[Opening Material provided section]

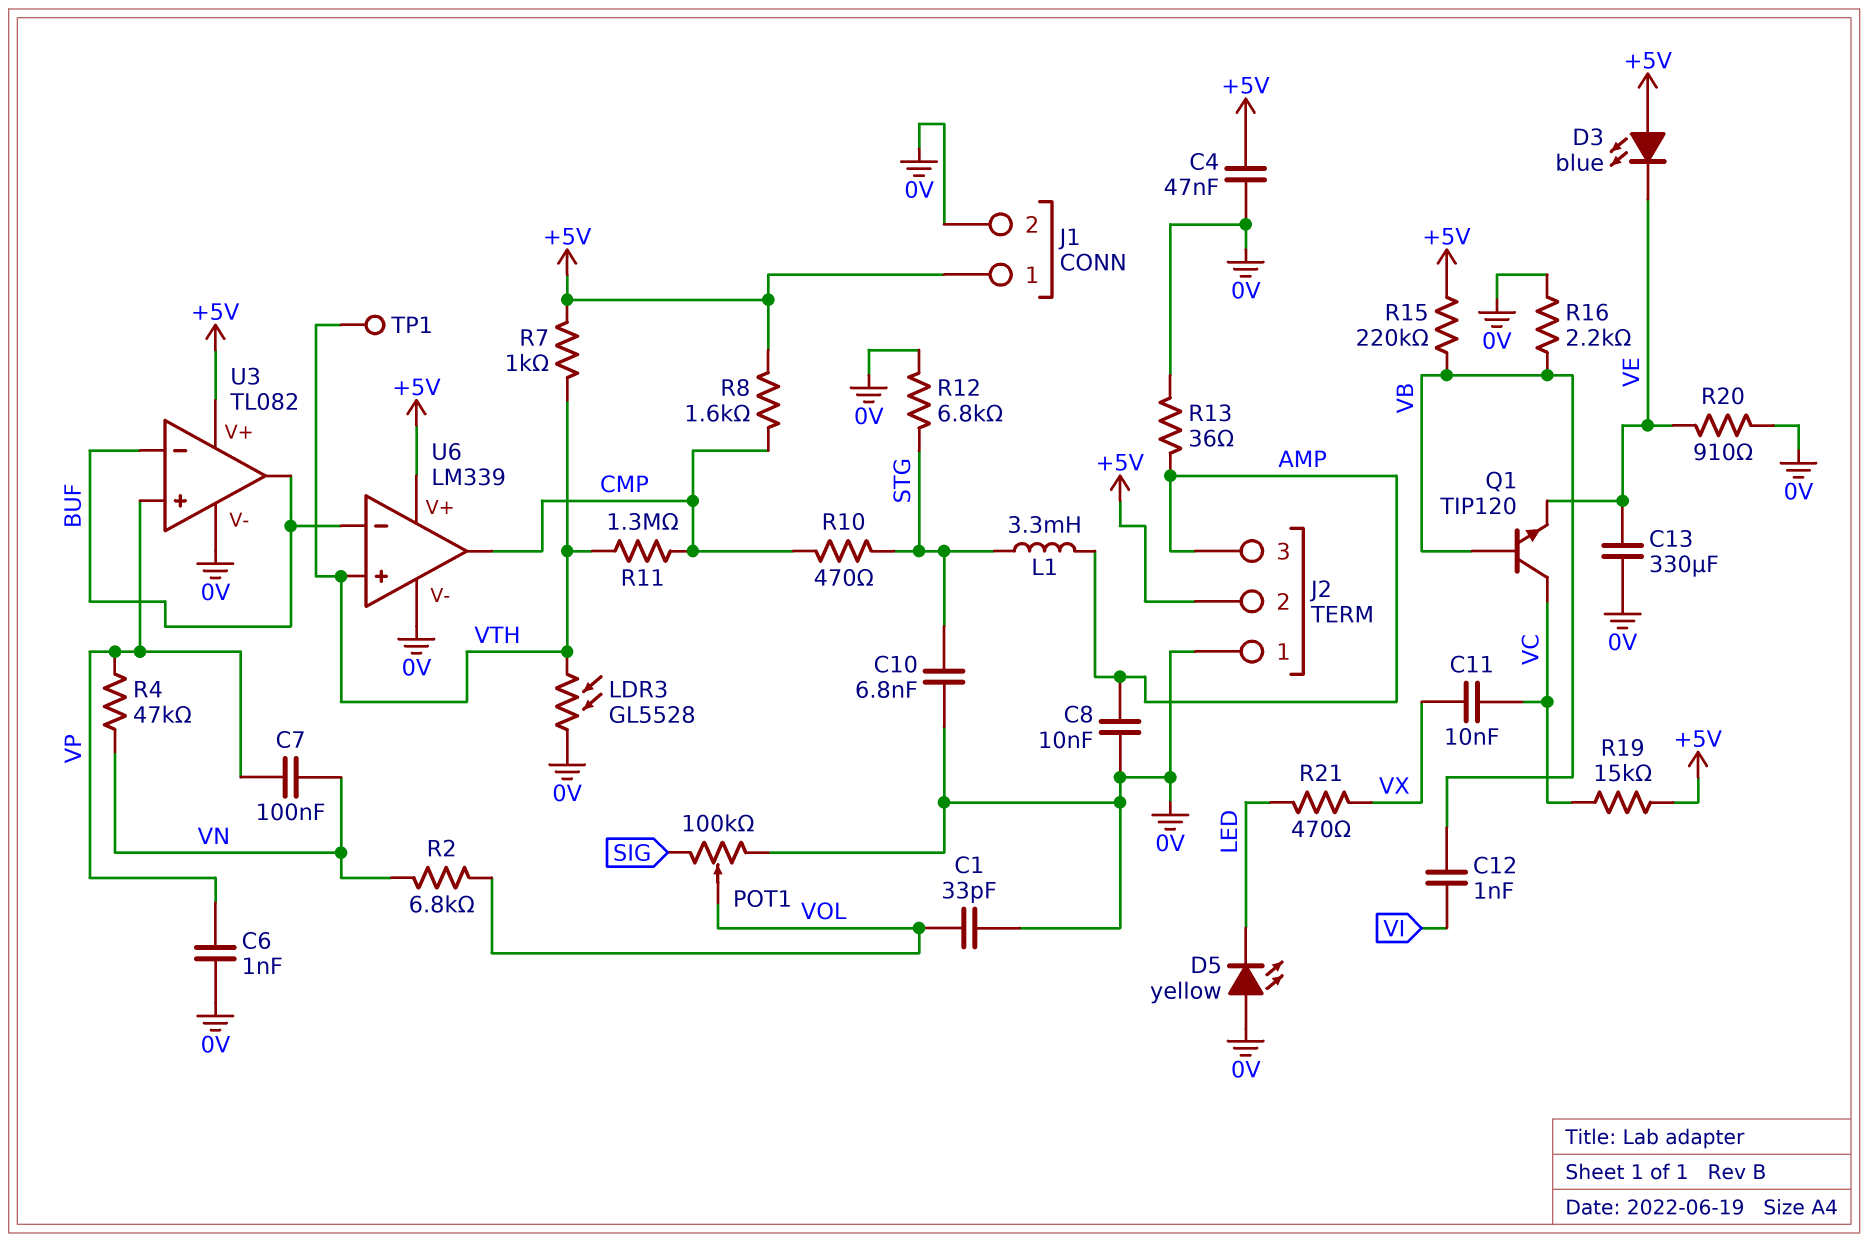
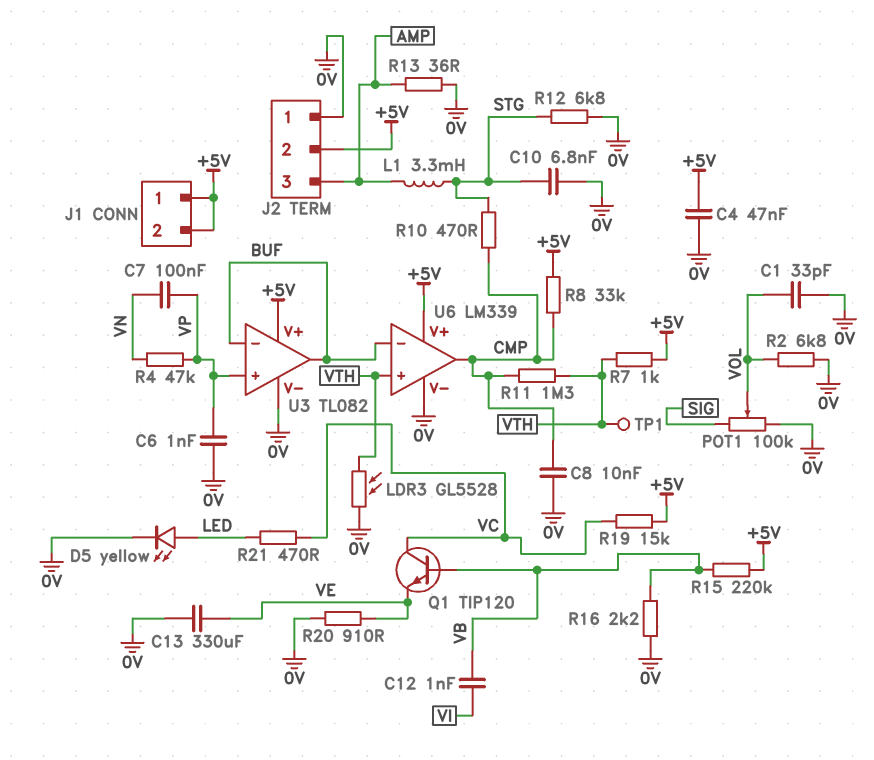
C8: 10nF (0V, AMP) -> 10nF (0V, CMP)
C11: 10nF (VC, VX) -> none
D3: LED blue (A +5V, K VE) -> none
D5: LED yellow (A 0V, K LED) -> LED yellow (A LED, K 0V)
J1 pin 2: 0V -> +5V
R2: 6.8k (VN, VOL) -> 6.8k (0V, VOL)
R8: 1.6k (+5V, CMP) -> 33k (+5V, CMP)
R21: 470 (LED, VX) -> 470 (LED, VC)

[Closing Material provided section]

* Exercise prompt
Your answer should consist of the lines of the listing that contain "none", copied as they stand.

* Response box
C11: 10nF (VC, VX) -> none
D3: LED blue (A +5V, K VE) -> none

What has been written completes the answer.